» WHAT IS ASKED
Copy every one of the lines below verbatim.

(Items drawn from a data source)
>>>>>
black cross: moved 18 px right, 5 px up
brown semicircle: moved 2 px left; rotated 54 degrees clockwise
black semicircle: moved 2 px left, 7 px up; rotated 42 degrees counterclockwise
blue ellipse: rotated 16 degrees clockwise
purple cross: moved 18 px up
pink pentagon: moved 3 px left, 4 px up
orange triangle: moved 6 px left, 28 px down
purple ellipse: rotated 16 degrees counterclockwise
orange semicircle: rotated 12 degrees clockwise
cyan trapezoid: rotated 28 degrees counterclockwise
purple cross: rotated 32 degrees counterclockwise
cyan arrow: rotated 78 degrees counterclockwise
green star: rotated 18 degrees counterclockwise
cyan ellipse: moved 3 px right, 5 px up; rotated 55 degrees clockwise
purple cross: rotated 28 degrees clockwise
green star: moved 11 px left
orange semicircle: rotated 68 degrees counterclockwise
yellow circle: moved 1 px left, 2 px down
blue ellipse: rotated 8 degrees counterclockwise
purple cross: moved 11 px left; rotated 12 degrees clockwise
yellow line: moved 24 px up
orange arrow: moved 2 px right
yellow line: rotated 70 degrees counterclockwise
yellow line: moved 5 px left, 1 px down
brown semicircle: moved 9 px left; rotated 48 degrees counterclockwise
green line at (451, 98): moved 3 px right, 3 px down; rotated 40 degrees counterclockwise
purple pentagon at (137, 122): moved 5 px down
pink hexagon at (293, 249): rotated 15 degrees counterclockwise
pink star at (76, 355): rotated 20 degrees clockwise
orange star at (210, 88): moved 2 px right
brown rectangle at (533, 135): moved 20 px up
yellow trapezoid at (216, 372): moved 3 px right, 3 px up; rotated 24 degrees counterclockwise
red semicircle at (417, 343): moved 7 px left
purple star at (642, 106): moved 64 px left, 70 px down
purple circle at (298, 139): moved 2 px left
<<<<<
» FULL RESPONSE
black cross: moved 18 px right, 5 px up
brown semicircle: moved 2 px left; rotated 54 degrees clockwise
black semicircle: moved 2 px left, 7 px up; rotated 42 degrees counterclockwise
blue ellipse: rotated 16 degrees clockwise
purple cross: moved 18 px up
pink pentagon: moved 3 px left, 4 px up
orange triangle: moved 6 px left, 28 px down
purple ellipse: rotated 16 degrees counterclockwise
orange semicircle: rotated 12 degrees clockwise
cyan trapezoid: rotated 28 degrees counterclockwise
purple cross: rotated 32 degrees counterclockwise
cyan arrow: rotated 78 degrees counterclockwise
green star: rotated 18 degrees counterclockwise
cyan ellipse: moved 3 px right, 5 px up; rotated 55 degrees clockwise
purple cross: rotated 28 degrees clockwise
green star: moved 11 px left
orange semicircle: rotated 68 degrees counterclockwise
yellow circle: moved 1 px left, 2 px down
blue ellipse: rotated 8 degrees counterclockwise
purple cross: moved 11 px left; rotated 12 degrees clockwise
yellow line: moved 24 px up
orange arrow: moved 2 px right
yellow line: rotated 70 degrees counterclockwise
yellow line: moved 5 px left, 1 px down
brown semicircle: moved 9 px left; rotated 48 degrees counterclockwise
green line at (451, 98): moved 3 px right, 3 px down; rotated 40 degrees counterclockwise
purple pentagon at (137, 122): moved 5 px down
pink hexagon at (293, 249): rotated 15 degrees counterclockwise
pink star at (76, 355): rotated 20 degrees clockwise
orange star at (210, 88): moved 2 px right
brown rectangle at (533, 135): moved 20 px up
yellow trapezoid at (216, 372): moved 3 px right, 3 px up; rotated 24 degrees counterclockwise
red semicircle at (417, 343): moved 7 px left
purple star at (642, 106): moved 64 px left, 70 px down
purple circle at (298, 139): moved 2 px left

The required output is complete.